Segment Start: EXCERPTED DATA

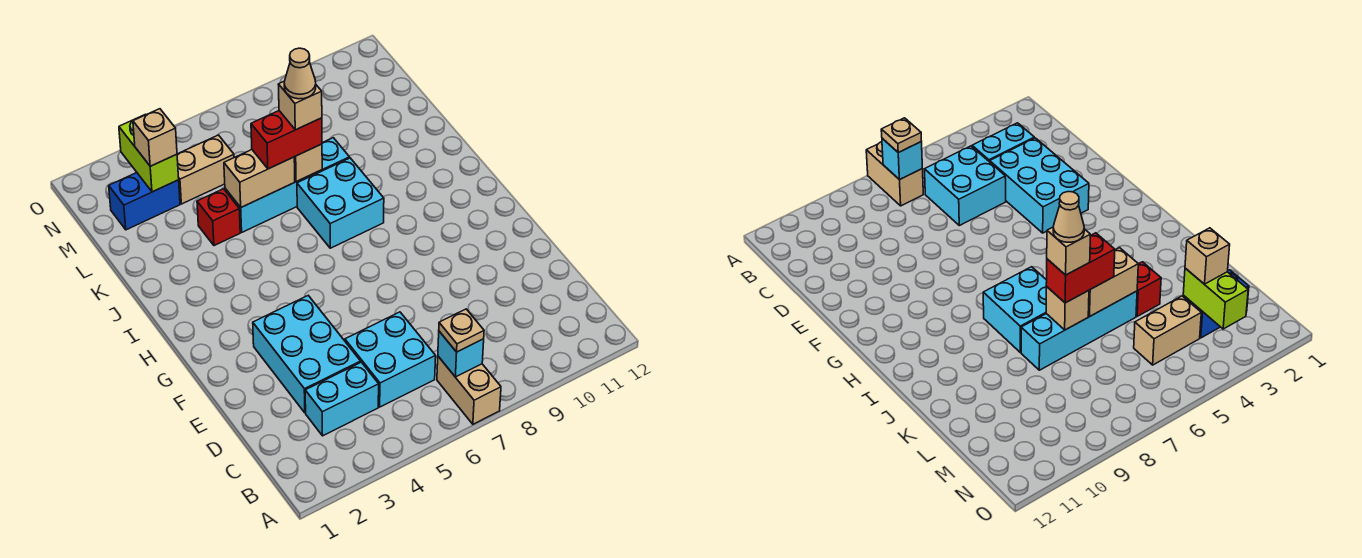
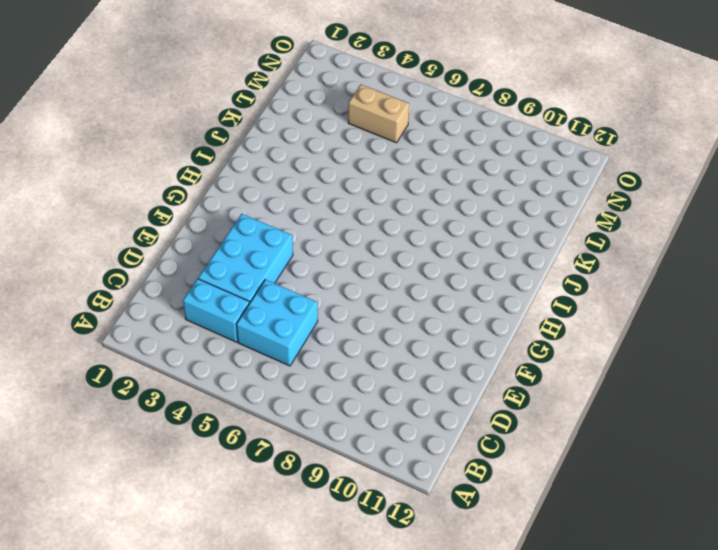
none -> tan brick A7:B7 level 1
none -> cyan brick I7:J8 level 1
none -> red brick K4 level 1

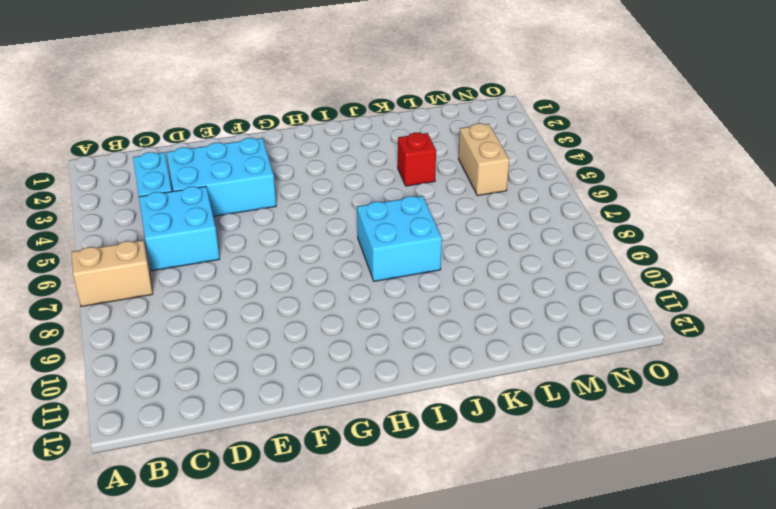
none -> cyan brick K5:K8 level 1
none -> blue brick M2:M3 level 1
none -> cyan brick B7 level 2

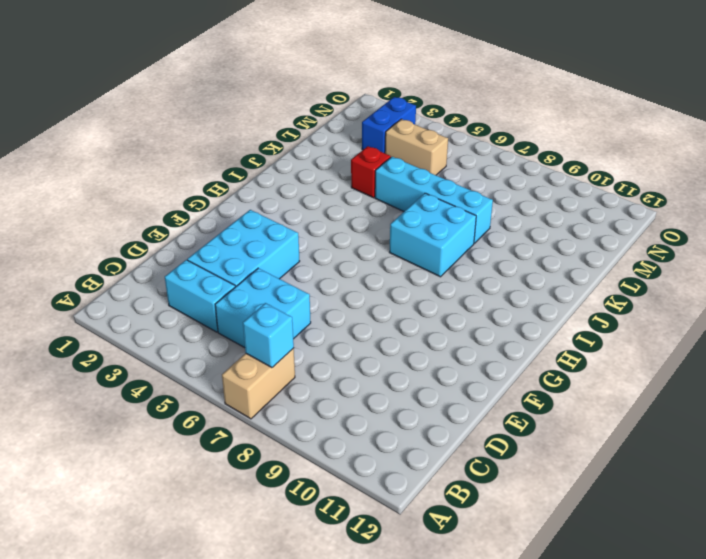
blue brick M3:N3 level 1 -> blue brick M2:M3 level 1
none -> tan brick K5:K6 level 2
none -> tan brick K7 level 2
none -> lime brick M3:N3 level 2

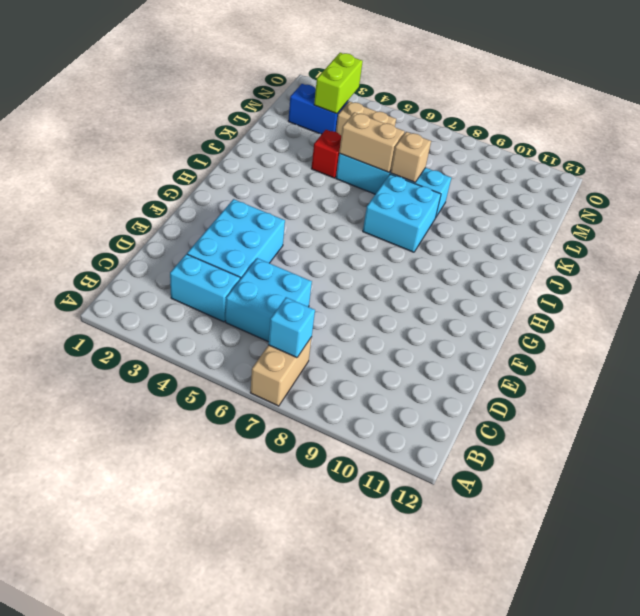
none -> tan plate B7 level 3
none -> red brick K6:K7 level 3
none -> tan brick M3 level 3

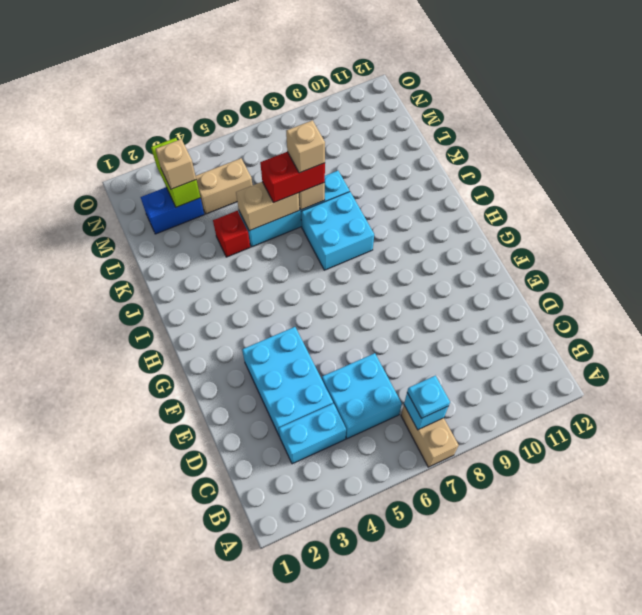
cyan plate B7 level 3 -> tan plate B7 level 3
none -> tan cone K7 level 5

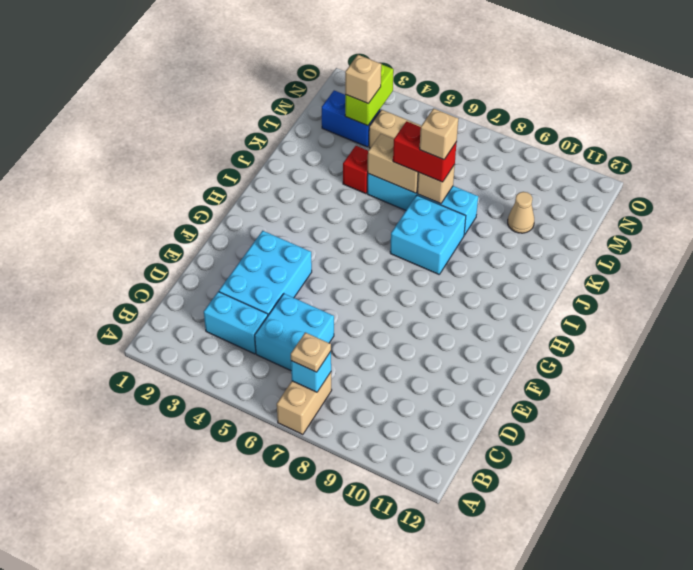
tan cone L10 level 1 -> tan cone K7 level 5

Segment End: EXCERPTED DATA

Reproduce each line of the data containing the word "brick".

none -> tan brick A7:B7 level 1
none -> cyan brick I7:J8 level 1
none -> red brick K4 level 1
none -> cyan brick K5:K8 level 1
none -> blue brick M2:M3 level 1
none -> cyan brick B7 level 2
blue brick M3:N3 level 1 -> blue brick M2:M3 level 1
none -> tan brick K5:K6 level 2
none -> tan brick K7 level 2
none -> lime brick M3:N3 level 2
none -> red brick K6:K7 level 3
none -> tan brick M3 level 3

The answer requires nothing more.